# start of Given information

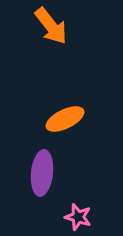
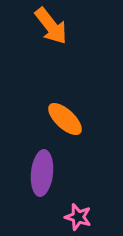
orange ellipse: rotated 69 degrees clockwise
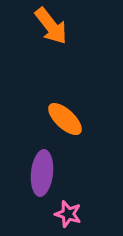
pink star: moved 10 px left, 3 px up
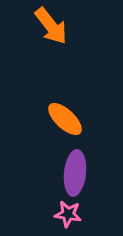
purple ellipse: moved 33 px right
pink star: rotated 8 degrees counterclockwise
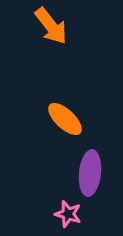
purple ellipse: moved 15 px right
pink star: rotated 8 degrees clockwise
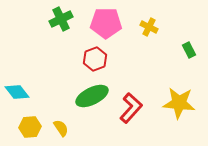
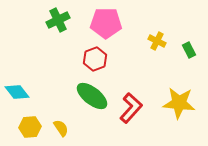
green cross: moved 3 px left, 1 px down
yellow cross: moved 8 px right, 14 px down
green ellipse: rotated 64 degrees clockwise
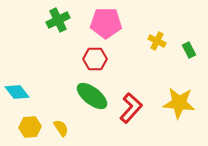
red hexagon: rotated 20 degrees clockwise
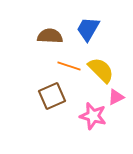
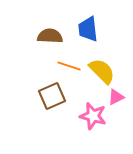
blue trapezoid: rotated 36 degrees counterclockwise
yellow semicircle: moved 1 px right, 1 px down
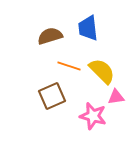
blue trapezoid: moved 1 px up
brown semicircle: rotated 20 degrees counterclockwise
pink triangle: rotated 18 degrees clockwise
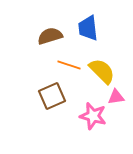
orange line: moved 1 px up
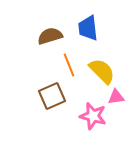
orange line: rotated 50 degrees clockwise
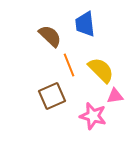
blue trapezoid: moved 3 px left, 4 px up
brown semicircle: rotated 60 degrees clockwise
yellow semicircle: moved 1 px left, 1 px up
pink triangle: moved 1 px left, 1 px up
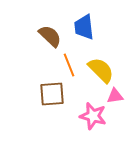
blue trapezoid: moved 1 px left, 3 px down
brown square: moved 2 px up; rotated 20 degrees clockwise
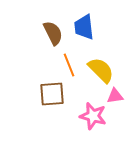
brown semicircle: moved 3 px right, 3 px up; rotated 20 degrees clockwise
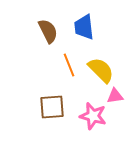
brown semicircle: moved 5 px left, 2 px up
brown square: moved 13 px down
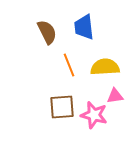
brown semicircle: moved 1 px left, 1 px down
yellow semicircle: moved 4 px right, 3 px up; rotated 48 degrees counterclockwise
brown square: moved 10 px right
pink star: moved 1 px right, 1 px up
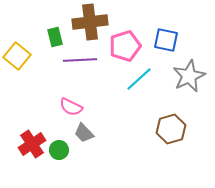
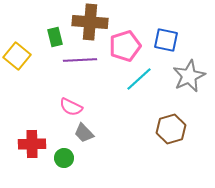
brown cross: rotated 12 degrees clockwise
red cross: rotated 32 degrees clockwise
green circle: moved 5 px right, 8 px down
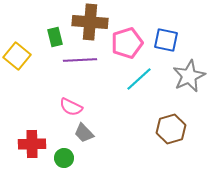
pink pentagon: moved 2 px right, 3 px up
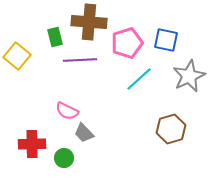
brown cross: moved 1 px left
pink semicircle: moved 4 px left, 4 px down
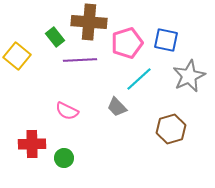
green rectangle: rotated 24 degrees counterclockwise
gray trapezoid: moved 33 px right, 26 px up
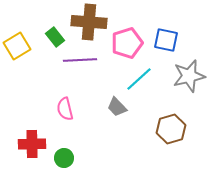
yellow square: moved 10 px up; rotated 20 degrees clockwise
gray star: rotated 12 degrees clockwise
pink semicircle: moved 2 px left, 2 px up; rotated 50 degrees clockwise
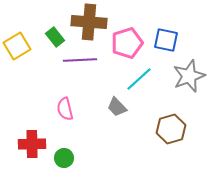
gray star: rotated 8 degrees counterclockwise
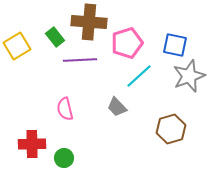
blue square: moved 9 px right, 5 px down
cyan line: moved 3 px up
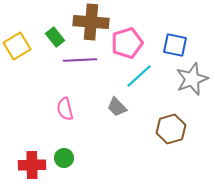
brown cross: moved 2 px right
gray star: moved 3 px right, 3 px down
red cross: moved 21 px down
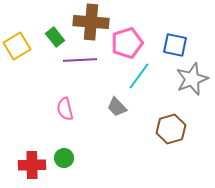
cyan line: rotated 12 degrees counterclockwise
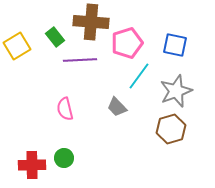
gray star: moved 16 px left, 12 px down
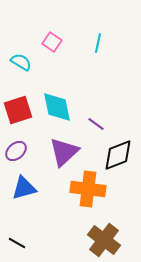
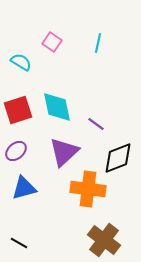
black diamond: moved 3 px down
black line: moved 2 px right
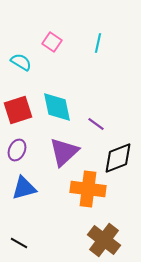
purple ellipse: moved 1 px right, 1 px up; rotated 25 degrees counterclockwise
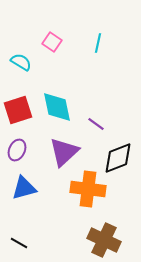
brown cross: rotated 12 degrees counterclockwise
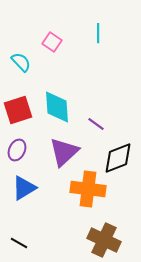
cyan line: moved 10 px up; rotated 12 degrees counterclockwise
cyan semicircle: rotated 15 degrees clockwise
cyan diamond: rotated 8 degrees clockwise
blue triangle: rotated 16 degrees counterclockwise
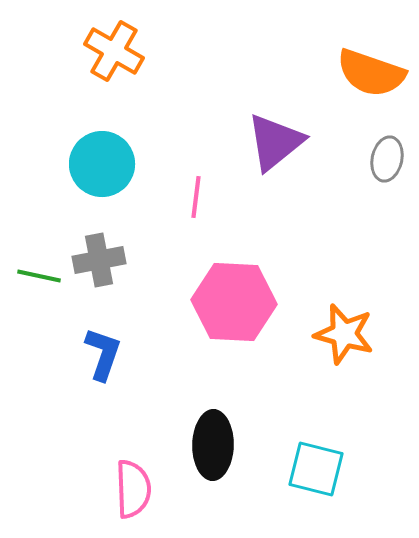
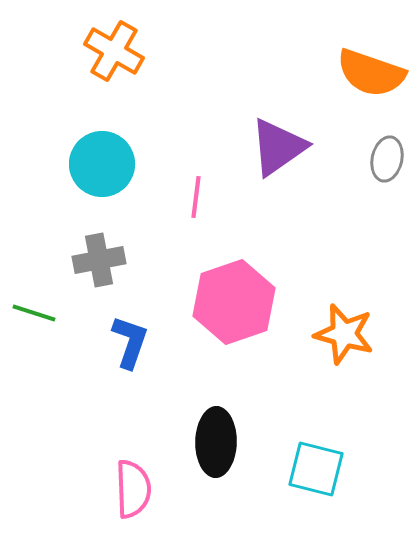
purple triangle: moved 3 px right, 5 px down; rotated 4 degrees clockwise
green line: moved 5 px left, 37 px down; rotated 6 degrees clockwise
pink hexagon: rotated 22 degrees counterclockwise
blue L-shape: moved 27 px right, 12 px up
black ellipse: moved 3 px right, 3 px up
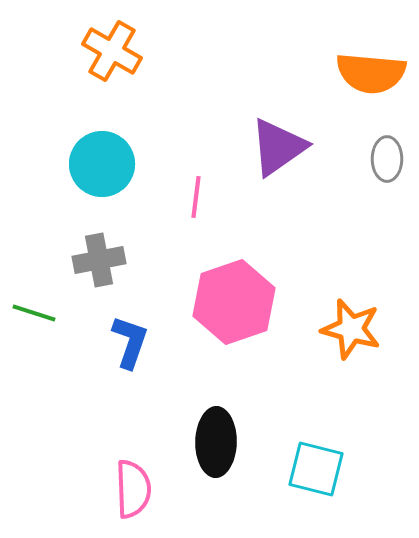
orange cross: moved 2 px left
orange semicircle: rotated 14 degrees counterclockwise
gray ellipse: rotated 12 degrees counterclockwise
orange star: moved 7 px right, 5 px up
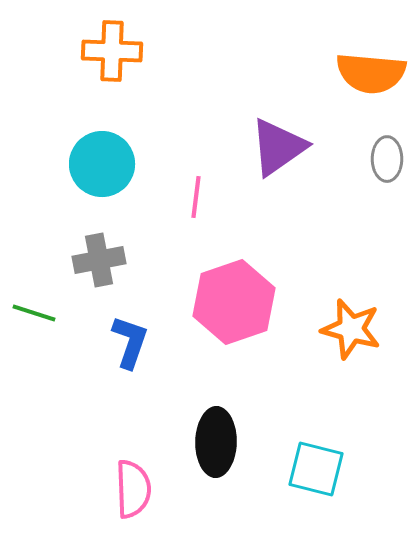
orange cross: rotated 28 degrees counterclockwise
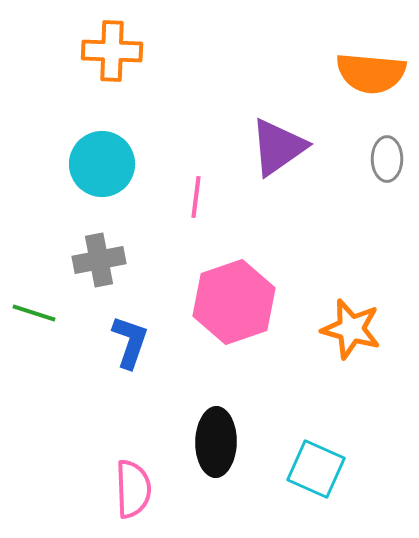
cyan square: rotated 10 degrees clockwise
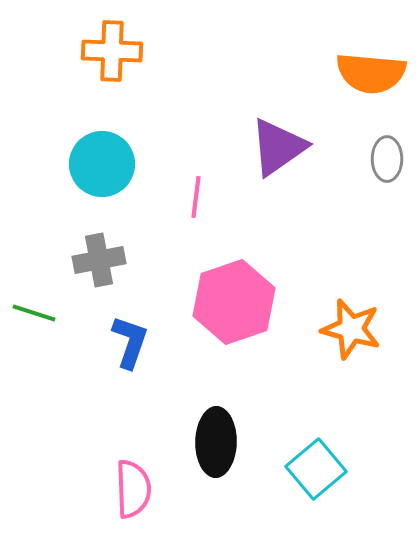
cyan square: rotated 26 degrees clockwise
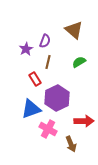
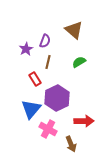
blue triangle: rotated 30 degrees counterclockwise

# end of Given information

→ To do: Transcribe the listing above line for line, keeping every shape, direction and number unchanged. Leave out the pictures.

→ The response:
orange ellipse: rotated 69 degrees clockwise
pink star: moved 10 px left, 3 px up
purple ellipse: moved 33 px right
pink star: rotated 8 degrees counterclockwise
purple ellipse: moved 15 px right
pink star: rotated 8 degrees clockwise
green cross: moved 3 px left, 1 px down
yellow cross: moved 8 px right, 14 px down
green ellipse: rotated 64 degrees clockwise
red hexagon: rotated 20 degrees clockwise
blue trapezoid: rotated 36 degrees counterclockwise
yellow semicircle: moved 1 px right, 1 px down
blue trapezoid: moved 1 px up
brown semicircle: rotated 20 degrees counterclockwise
pink triangle: rotated 18 degrees clockwise
orange line: moved 1 px up
orange line: rotated 50 degrees clockwise
blue trapezoid: moved 3 px left, 4 px up
brown semicircle: rotated 60 degrees clockwise
yellow semicircle: moved 1 px left, 1 px up
pink triangle: moved 1 px left, 1 px up
blue trapezoid: moved 1 px left, 3 px down
brown square: moved 2 px up; rotated 20 degrees clockwise
brown semicircle: moved 3 px right, 3 px up; rotated 20 degrees clockwise
brown semicircle: moved 5 px left, 2 px up
brown square: moved 13 px down
brown semicircle: moved 1 px left, 1 px down
yellow semicircle: moved 4 px right, 3 px up; rotated 48 degrees counterclockwise
brown square: moved 10 px right
pink star: moved 1 px right, 1 px up
brown cross: rotated 12 degrees clockwise
red cross: rotated 32 degrees clockwise
green circle: moved 5 px right, 8 px down
pink pentagon: moved 2 px right, 3 px up
brown cross: moved 1 px left
pink semicircle: moved 4 px left, 4 px down
green rectangle: rotated 24 degrees counterclockwise
gray trapezoid: moved 33 px right, 26 px up
yellow square: moved 10 px up; rotated 20 degrees clockwise
gray star: rotated 12 degrees clockwise
pink semicircle: moved 2 px left, 2 px up; rotated 50 degrees clockwise
gray star: rotated 8 degrees counterclockwise
blue square: moved 9 px right, 5 px down
cyan line: moved 3 px up
brown cross: moved 2 px right
gray star: moved 3 px right, 3 px down
red cross: moved 21 px down
cyan line: rotated 12 degrees counterclockwise
gray star: moved 16 px left, 12 px down
black diamond: moved 3 px down
black line: moved 2 px right
purple ellipse: moved 1 px right, 1 px up; rotated 25 degrees counterclockwise
brown cross: rotated 12 degrees counterclockwise
cyan line: moved 10 px up; rotated 12 degrees counterclockwise
cyan semicircle: rotated 15 degrees clockwise
cyan diamond: rotated 8 degrees clockwise
blue triangle: rotated 16 degrees counterclockwise
purple triangle: moved 3 px right, 5 px down; rotated 4 degrees clockwise
green line: moved 5 px left, 37 px down; rotated 6 degrees clockwise
pink hexagon: rotated 22 degrees counterclockwise
blue L-shape: moved 27 px right, 12 px up
black ellipse: moved 3 px right, 3 px up
orange cross: moved 2 px left
orange semicircle: rotated 14 degrees counterclockwise
gray ellipse: rotated 12 degrees counterclockwise
orange star: moved 7 px right, 5 px up
orange cross: rotated 28 degrees counterclockwise
cyan square: rotated 10 degrees clockwise
cyan square: rotated 26 degrees clockwise
blue triangle: rotated 30 degrees counterclockwise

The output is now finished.